Material provided section start

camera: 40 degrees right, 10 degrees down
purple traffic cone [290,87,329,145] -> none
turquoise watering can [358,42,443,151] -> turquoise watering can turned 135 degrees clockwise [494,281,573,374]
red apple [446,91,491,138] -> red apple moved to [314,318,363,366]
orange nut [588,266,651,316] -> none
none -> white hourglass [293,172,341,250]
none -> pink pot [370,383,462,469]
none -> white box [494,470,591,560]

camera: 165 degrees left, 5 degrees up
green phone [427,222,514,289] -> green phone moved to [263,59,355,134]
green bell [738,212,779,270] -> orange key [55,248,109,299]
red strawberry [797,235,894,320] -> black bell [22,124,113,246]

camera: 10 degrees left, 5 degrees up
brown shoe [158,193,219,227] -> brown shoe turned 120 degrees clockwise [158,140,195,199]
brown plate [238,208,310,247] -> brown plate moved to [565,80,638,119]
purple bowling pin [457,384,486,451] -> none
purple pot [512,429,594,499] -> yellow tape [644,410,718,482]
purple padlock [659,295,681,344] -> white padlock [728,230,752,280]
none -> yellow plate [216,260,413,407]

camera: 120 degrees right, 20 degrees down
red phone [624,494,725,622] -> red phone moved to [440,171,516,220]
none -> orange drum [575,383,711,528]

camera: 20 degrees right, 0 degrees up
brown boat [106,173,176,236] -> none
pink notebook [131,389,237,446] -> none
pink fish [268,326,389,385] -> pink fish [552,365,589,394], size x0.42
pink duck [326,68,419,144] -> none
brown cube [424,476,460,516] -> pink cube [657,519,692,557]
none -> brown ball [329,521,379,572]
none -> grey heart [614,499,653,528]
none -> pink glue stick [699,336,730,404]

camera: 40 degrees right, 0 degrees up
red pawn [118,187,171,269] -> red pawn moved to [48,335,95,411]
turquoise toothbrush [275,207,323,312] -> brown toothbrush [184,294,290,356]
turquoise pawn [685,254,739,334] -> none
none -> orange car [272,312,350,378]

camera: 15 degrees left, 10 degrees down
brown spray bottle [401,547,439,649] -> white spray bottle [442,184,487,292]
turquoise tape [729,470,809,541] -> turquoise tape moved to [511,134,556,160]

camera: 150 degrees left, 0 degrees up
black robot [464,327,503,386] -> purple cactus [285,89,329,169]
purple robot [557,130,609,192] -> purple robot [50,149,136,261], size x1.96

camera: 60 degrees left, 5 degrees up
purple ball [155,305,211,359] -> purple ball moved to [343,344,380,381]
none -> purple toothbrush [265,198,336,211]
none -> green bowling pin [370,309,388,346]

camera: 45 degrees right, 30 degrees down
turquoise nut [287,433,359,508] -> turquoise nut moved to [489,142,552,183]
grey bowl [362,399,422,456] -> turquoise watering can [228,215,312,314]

Material provided section end

Directions for this task ▸
Make an exact copy of the records.

Response to the task ▸
camera: 40 degrees right, 10 degrees down
purple traffic cone [290,87,329,145] -> none
turquoise watering can [358,42,443,151] -> turquoise watering can turned 135 degrees clockwise [494,281,573,374]
red apple [446,91,491,138] -> red apple moved to [314,318,363,366]
orange nut [588,266,651,316] -> none
none -> white hourglass [293,172,341,250]
none -> pink pot [370,383,462,469]
none -> white box [494,470,591,560]

camera: 165 degrees left, 5 degrees up
green phone [427,222,514,289] -> green phone moved to [263,59,355,134]
green bell [738,212,779,270] -> orange key [55,248,109,299]
red strawberry [797,235,894,320] -> black bell [22,124,113,246]

camera: 10 degrees left, 5 degrees up
brown shoe [158,193,219,227] -> brown shoe turned 120 degrees clockwise [158,140,195,199]
brown plate [238,208,310,247] -> brown plate moved to [565,80,638,119]
purple bowling pin [457,384,486,451] -> none
purple pot [512,429,594,499] -> yellow tape [644,410,718,482]
purple padlock [659,295,681,344] -> white padlock [728,230,752,280]
none -> yellow plate [216,260,413,407]

camera: 120 degrees right, 20 degrees down
red phone [624,494,725,622] -> red phone moved to [440,171,516,220]
none -> orange drum [575,383,711,528]

camera: 20 degrees right, 0 degrees up
brown boat [106,173,176,236] -> none
pink notebook [131,389,237,446] -> none
pink fish [268,326,389,385] -> pink fish [552,365,589,394], size x0.42
pink duck [326,68,419,144] -> none
brown cube [424,476,460,516] -> pink cube [657,519,692,557]
none -> brown ball [329,521,379,572]
none -> grey heart [614,499,653,528]
none -> pink glue stick [699,336,730,404]

camera: 40 degrees right, 0 degrees up
red pawn [118,187,171,269] -> red pawn moved to [48,335,95,411]
turquoise toothbrush [275,207,323,312] -> brown toothbrush [184,294,290,356]
turquoise pawn [685,254,739,334] -> none
none -> orange car [272,312,350,378]

camera: 15 degrees left, 10 degrees down
brown spray bottle [401,547,439,649] -> white spray bottle [442,184,487,292]
turquoise tape [729,470,809,541] -> turquoise tape moved to [511,134,556,160]

camera: 150 degrees left, 0 degrees up
black robot [464,327,503,386] -> purple cactus [285,89,329,169]
purple robot [557,130,609,192] -> purple robot [50,149,136,261], size x1.96

camera: 60 degrees left, 5 degrees up
purple ball [155,305,211,359] -> purple ball moved to [343,344,380,381]
none -> purple toothbrush [265,198,336,211]
none -> green bowling pin [370,309,388,346]

camera: 45 degrees right, 30 degrees down
turquoise nut [287,433,359,508] -> turquoise nut moved to [489,142,552,183]
grey bowl [362,399,422,456] -> turquoise watering can [228,215,312,314]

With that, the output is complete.